#### [Task item]
Reproduce exactly, from the data that follows, the line with "The camera went 70", the line with "Someone took away the purple_rolerola", and every line that lies between them.

#### [Records provided]
------------------------------------

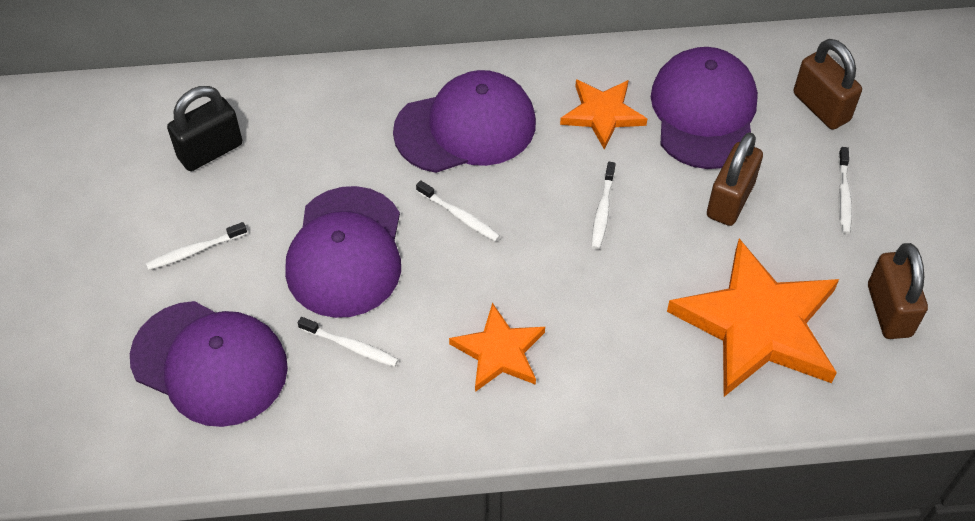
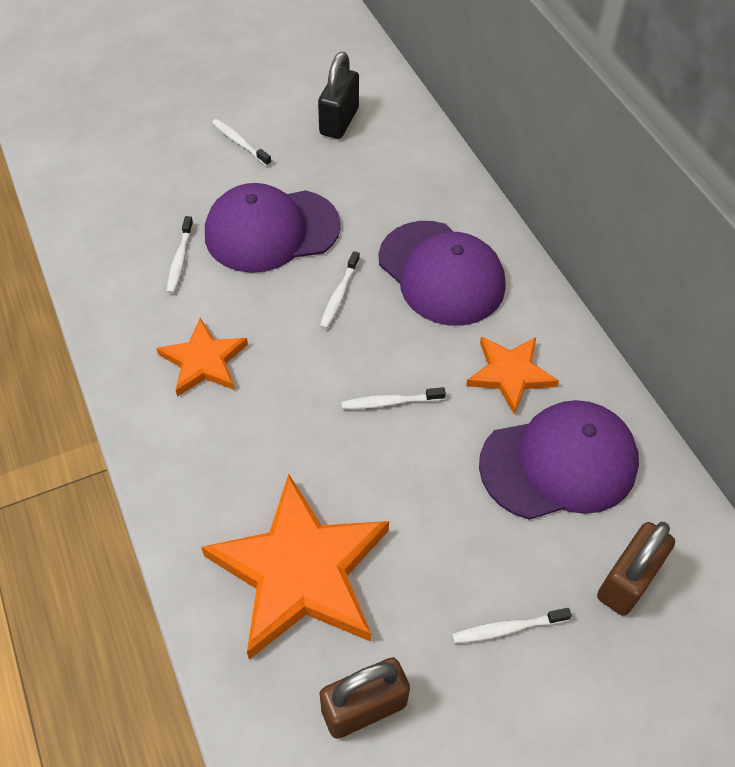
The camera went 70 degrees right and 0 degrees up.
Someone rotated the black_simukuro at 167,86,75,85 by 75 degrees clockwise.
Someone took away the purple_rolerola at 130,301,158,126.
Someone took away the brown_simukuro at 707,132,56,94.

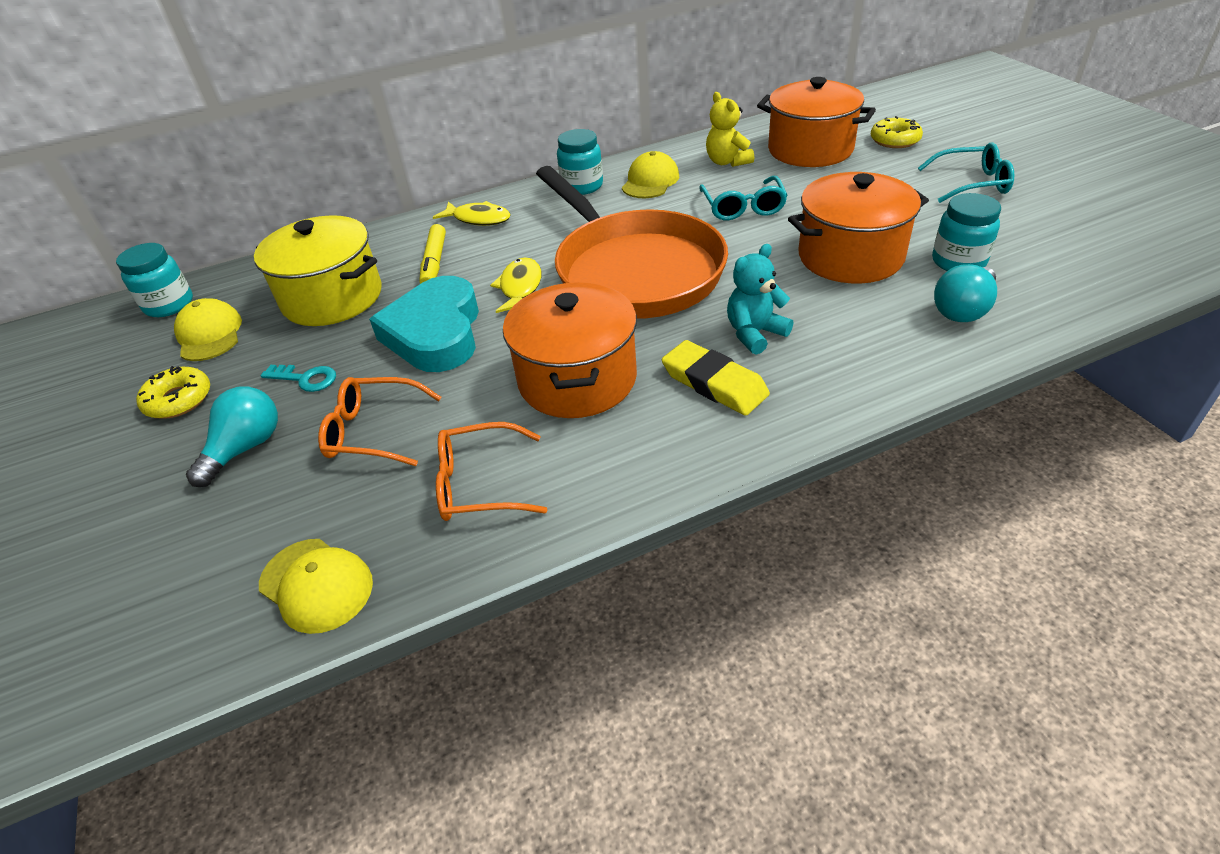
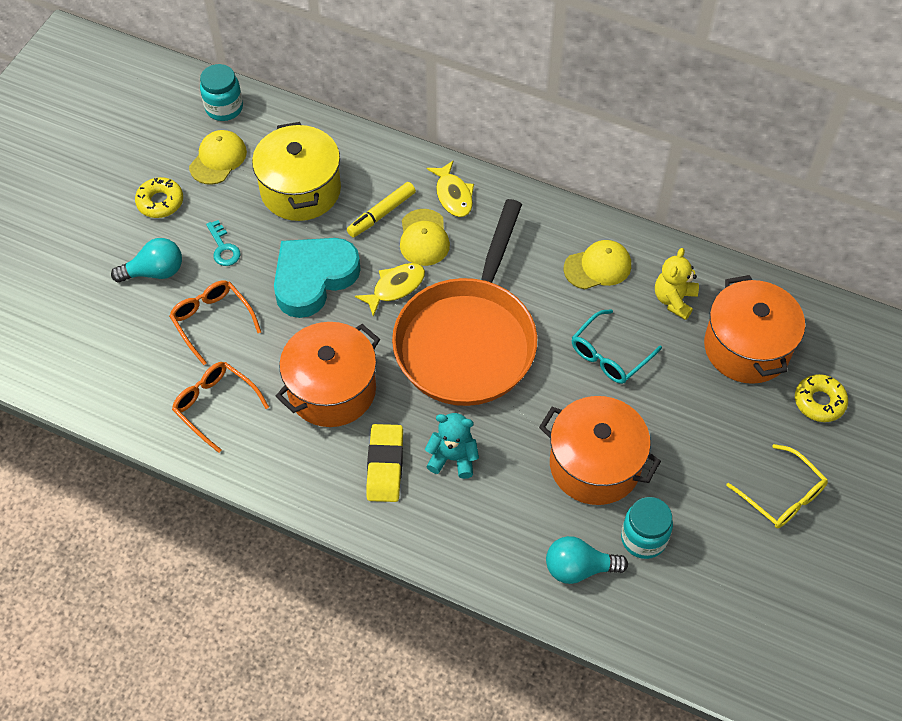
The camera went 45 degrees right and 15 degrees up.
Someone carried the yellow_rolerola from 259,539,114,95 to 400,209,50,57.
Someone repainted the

------------------------------------

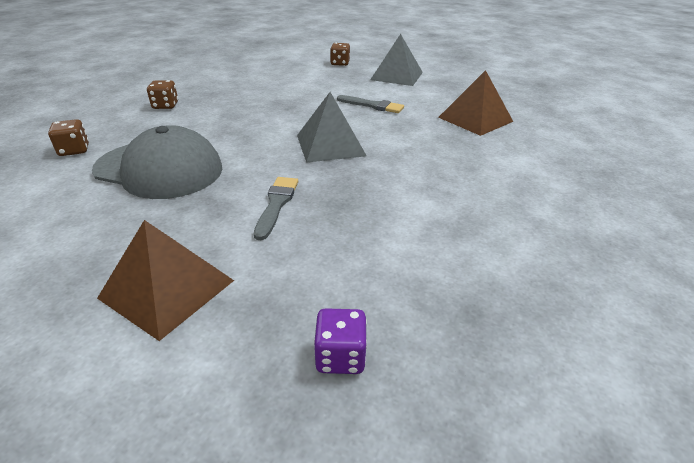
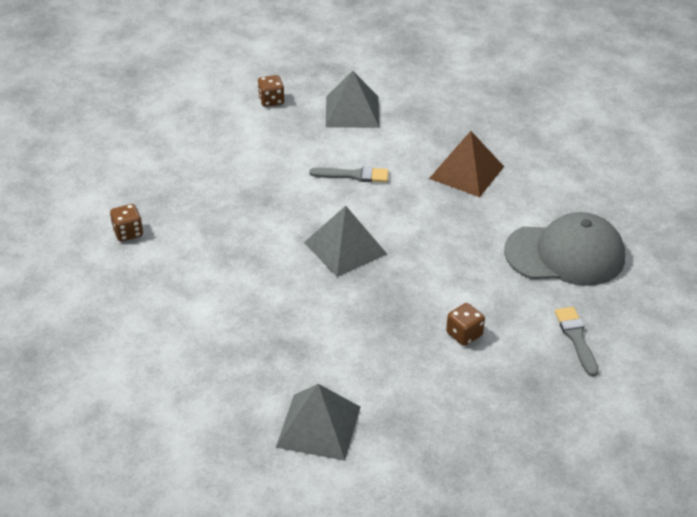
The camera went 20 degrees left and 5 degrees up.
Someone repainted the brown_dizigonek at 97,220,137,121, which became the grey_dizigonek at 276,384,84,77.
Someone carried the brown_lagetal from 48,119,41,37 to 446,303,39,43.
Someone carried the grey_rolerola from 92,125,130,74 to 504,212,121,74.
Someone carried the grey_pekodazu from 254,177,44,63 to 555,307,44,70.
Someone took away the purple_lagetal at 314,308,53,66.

------------------------------------

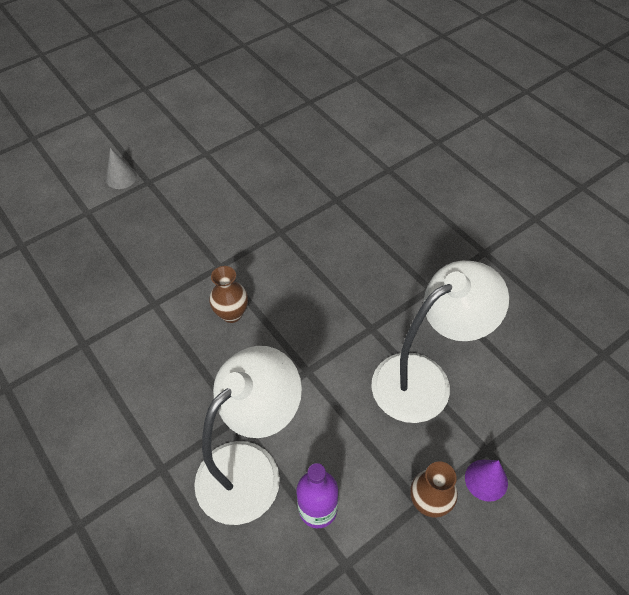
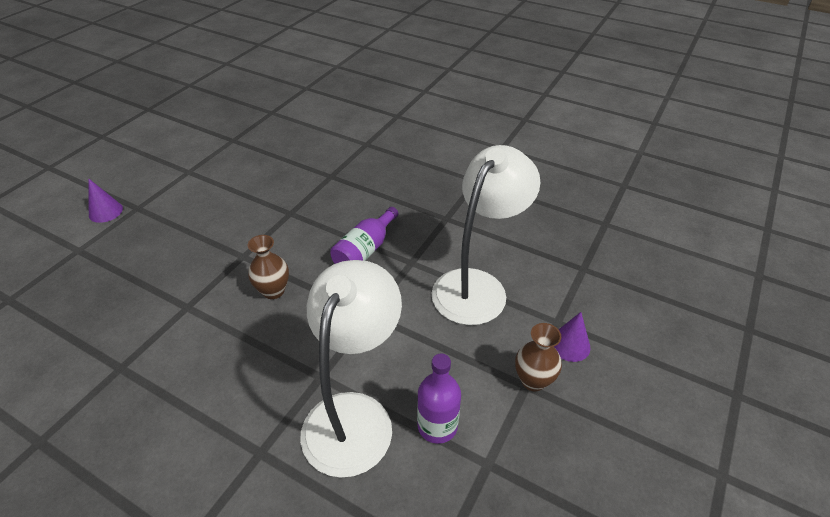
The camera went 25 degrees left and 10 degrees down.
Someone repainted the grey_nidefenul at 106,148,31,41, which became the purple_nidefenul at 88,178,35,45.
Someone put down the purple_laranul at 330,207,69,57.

------------------------------------

#### [Task response]
The camera went 70 degrees right and 0 degrees up.
Someone rotated the black_simukuro at 167,86,75,85 by 75 degrees clockwise.
Someone took away the purple_rolerola at 130,301,158,126.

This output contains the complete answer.